**GIVEN RECORDS:**

◆ ◆ ◆ ◆ ◆ ◆ ◆

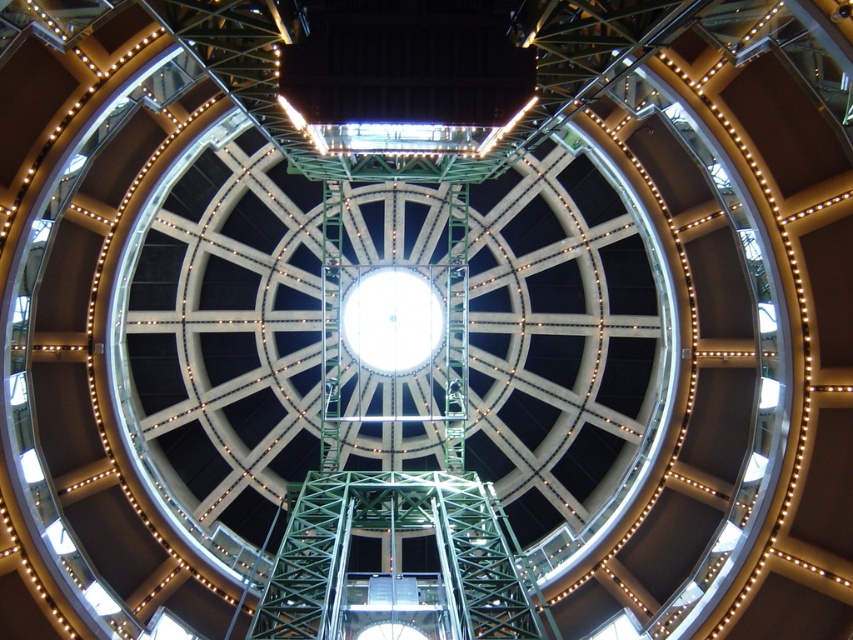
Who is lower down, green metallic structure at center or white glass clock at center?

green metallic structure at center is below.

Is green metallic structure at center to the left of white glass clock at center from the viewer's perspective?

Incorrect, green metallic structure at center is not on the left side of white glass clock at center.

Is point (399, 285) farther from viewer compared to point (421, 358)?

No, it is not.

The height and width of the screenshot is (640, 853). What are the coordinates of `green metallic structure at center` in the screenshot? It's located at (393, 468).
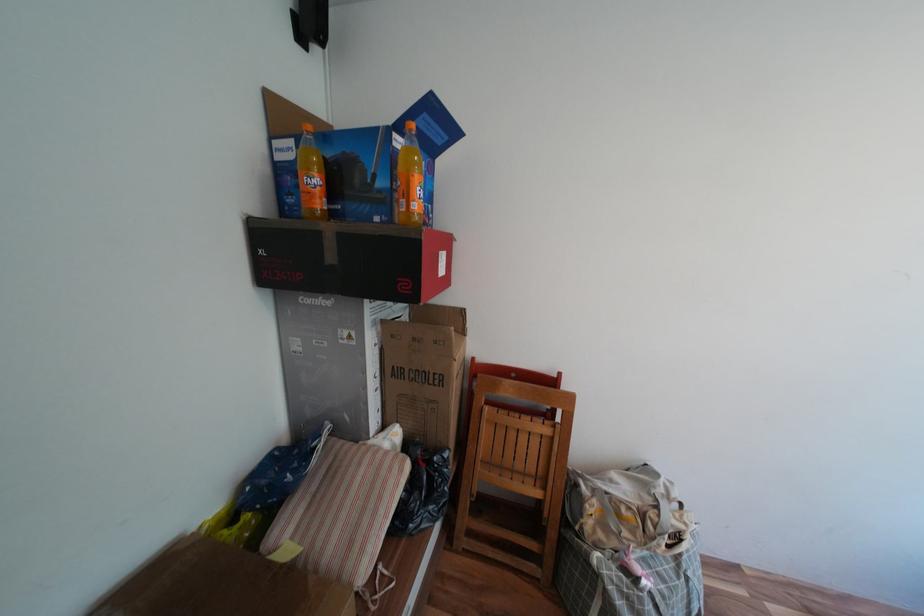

◆ ◆ ◆ ◆ ◆ ◆ ◆

**EXERCISE REQUIREMENTS:** Print all of the data above word for word, leaving out the pictures.

**OUTPUT FOR THIS TASK:**
Who is lower down, green metallic structure at center or white glass clock at center?

green metallic structure at center is below.

Is green metallic structure at center to the left of white glass clock at center from the viewer's perspective?

Incorrect, green metallic structure at center is not on the left side of white glass clock at center.

Is point (399, 285) farther from viewer compared to point (421, 358)?

No, it is not.

The height and width of the screenshot is (640, 853). What are the coordinates of `green metallic structure at center` in the screenshot? It's located at (393, 468).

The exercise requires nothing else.